Object transformation records:
^^^^

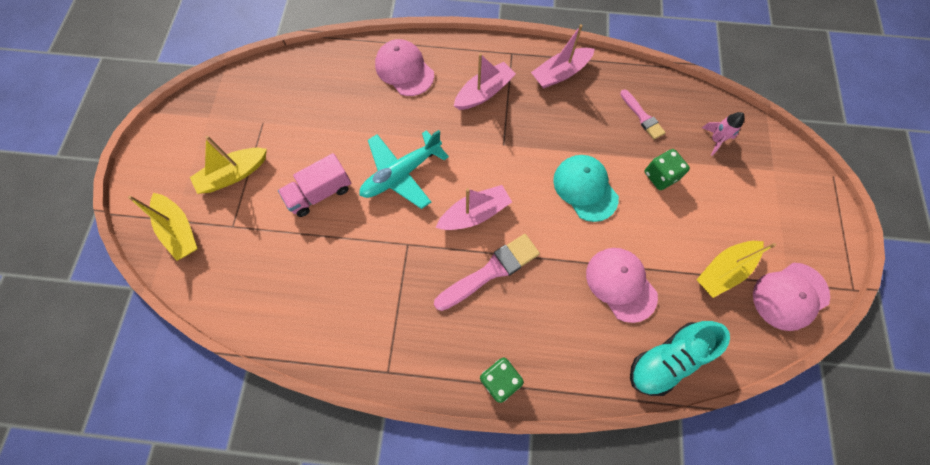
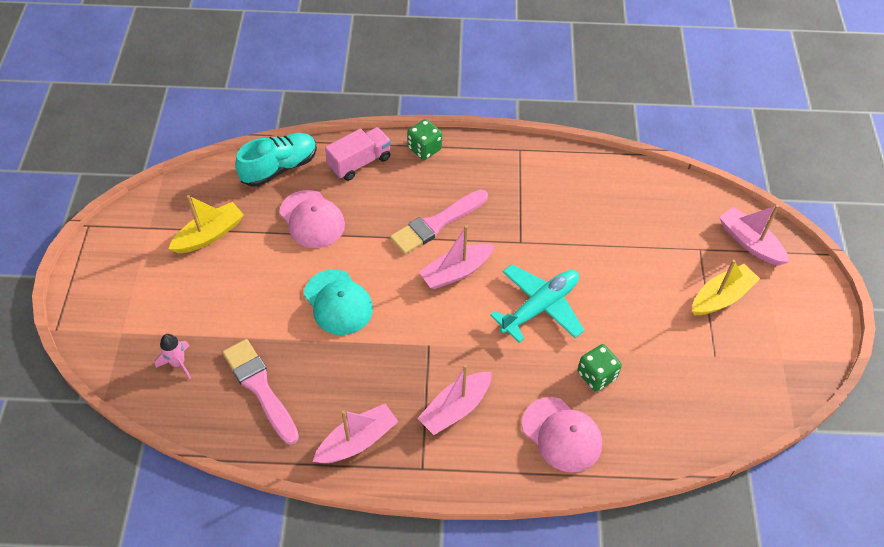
camera: 175 degrees right, 15 degrees down
yellow boat [128,193,198,261] -> pink boat [719,205,789,266]
pink truck [278,153,351,217] -> pink truck moved to [325,127,391,181]
pink brush [620,90,666,140] -> pink brush [223,339,299,444], size x1.67
green dice [645,149,690,190] -> green dice moved to [577,344,622,392]
pink cap [753,263,830,331] -> none

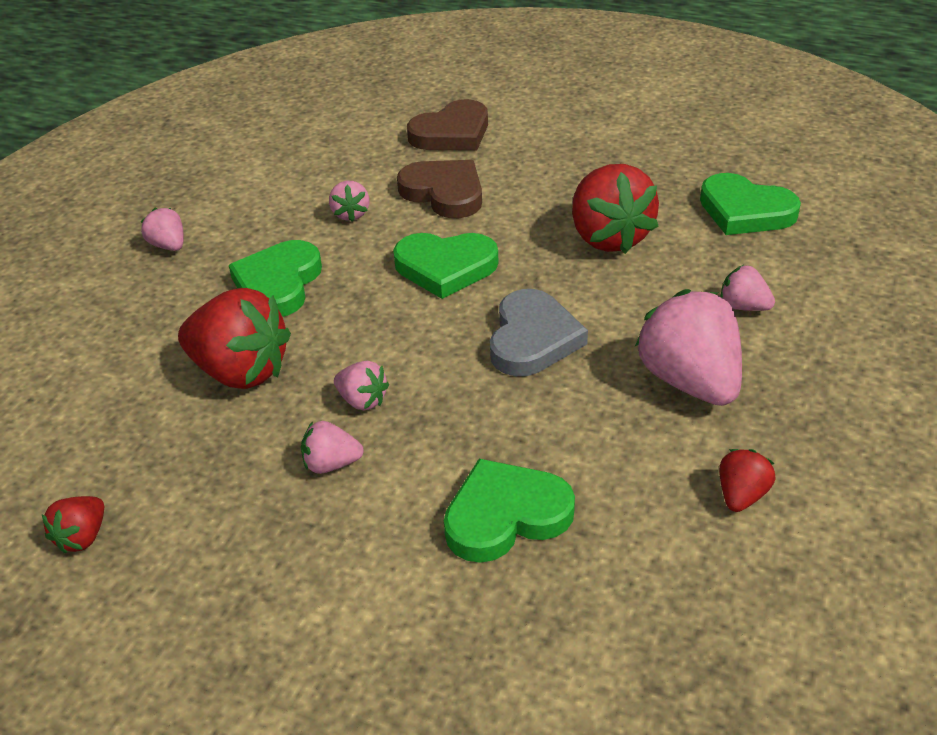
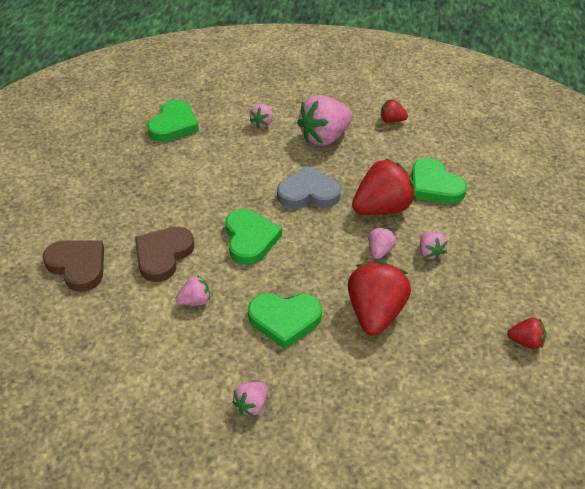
camera: 105 degrees left, 5 degrees up
red strawberry [572,164,659,254] -> red strawberry moved to [352,158,416,215]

^^^^

Action item => Give back only the lines from the one that carries "pink cap [753,263,830,331] -> none" through the final line above, both included. Drop all pictures.

Written response =>
pink cap [753,263,830,331] -> none

camera: 105 degrees left, 5 degrees up
red strawberry [572,164,659,254] -> red strawberry moved to [352,158,416,215]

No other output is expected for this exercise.